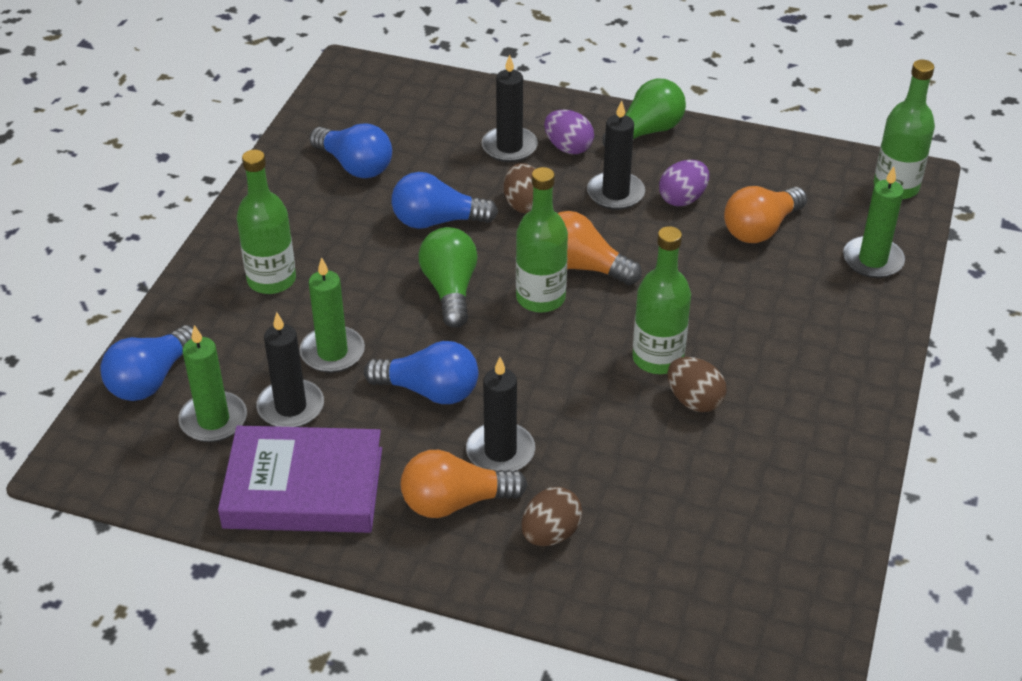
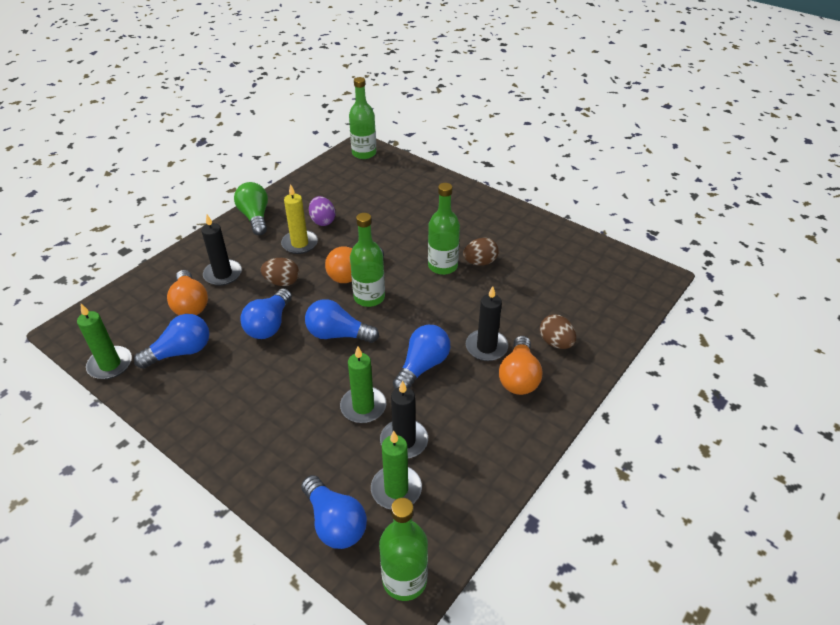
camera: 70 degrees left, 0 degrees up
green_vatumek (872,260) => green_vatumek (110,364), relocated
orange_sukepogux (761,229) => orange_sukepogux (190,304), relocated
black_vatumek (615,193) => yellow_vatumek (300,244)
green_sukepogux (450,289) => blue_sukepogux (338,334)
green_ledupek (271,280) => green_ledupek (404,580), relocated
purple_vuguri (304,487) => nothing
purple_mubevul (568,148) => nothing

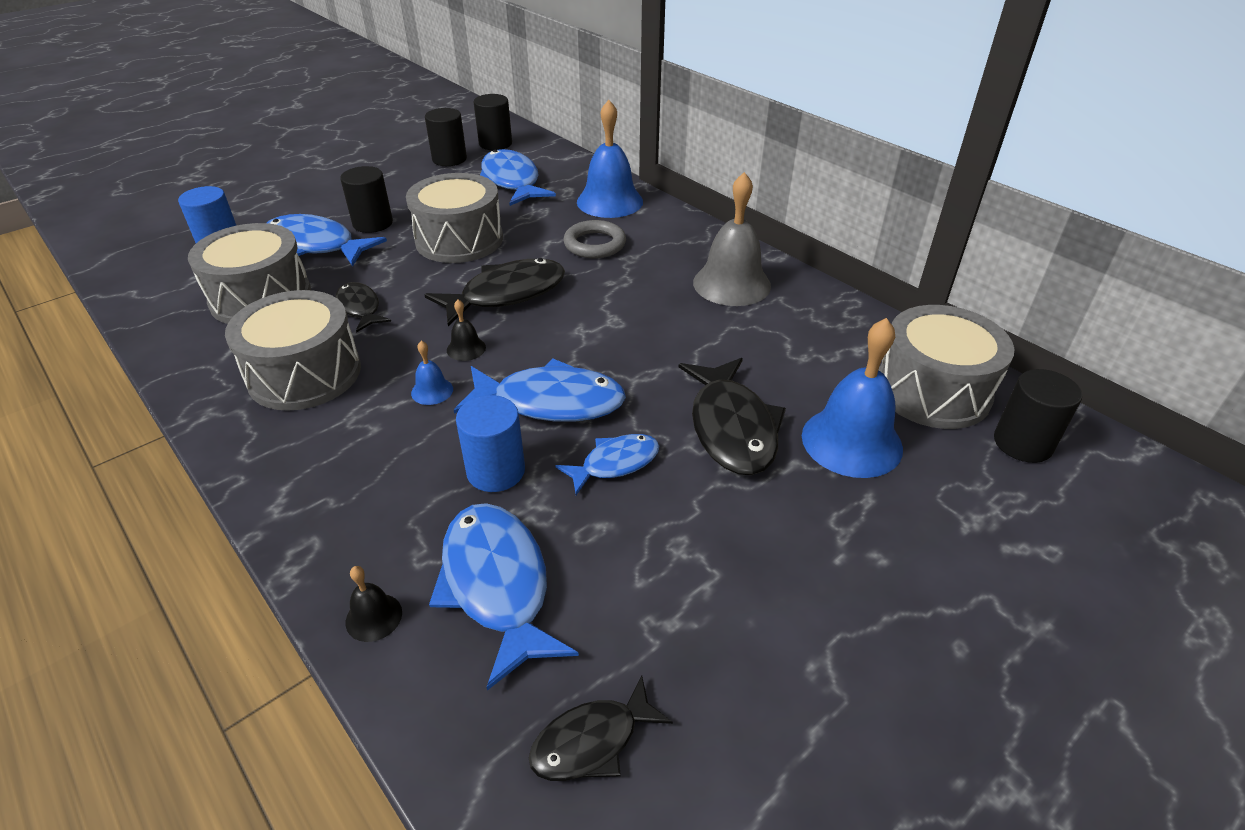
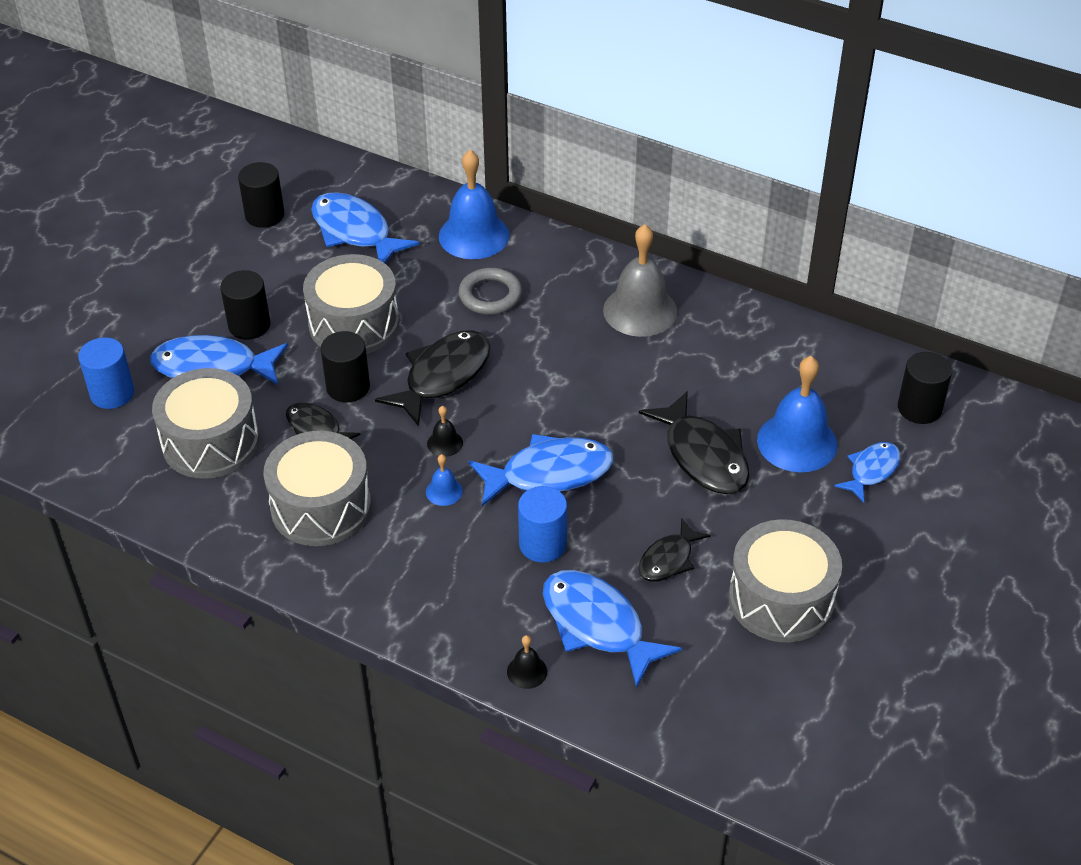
camera: 20 degrees left, 5 degrees up
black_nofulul (495,144) => black_nofulul (348,387), relocated
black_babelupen (592,741) => black_babelupen (668,559), relocated
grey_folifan (932,390) => grey_folifan (781,599), relocated
blue_babelupen (615,464) => blue_babelupen (871,471), relocated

WHAT IS BEING ASKED ->
Copy the data precisely. Skip every picture.

EXERCISE OUTPUT ->
camera: 70 degrees left, 0 degrees up
green_vatumek (872,260) => green_vatumek (110,364), relocated
orange_sukepogux (761,229) => orange_sukepogux (190,304), relocated
black_vatumek (615,193) => yellow_vatumek (300,244)
green_sukepogux (450,289) => blue_sukepogux (338,334)
green_ledupek (271,280) => green_ledupek (404,580), relocated
purple_vuguri (304,487) => nothing
purple_mubevul (568,148) => nothing

camera: 20 degrees left, 5 degrees up
black_nofulul (495,144) => black_nofulul (348,387), relocated
black_babelupen (592,741) => black_babelupen (668,559), relocated
grey_folifan (932,390) => grey_folifan (781,599), relocated
blue_babelupen (615,464) => blue_babelupen (871,471), relocated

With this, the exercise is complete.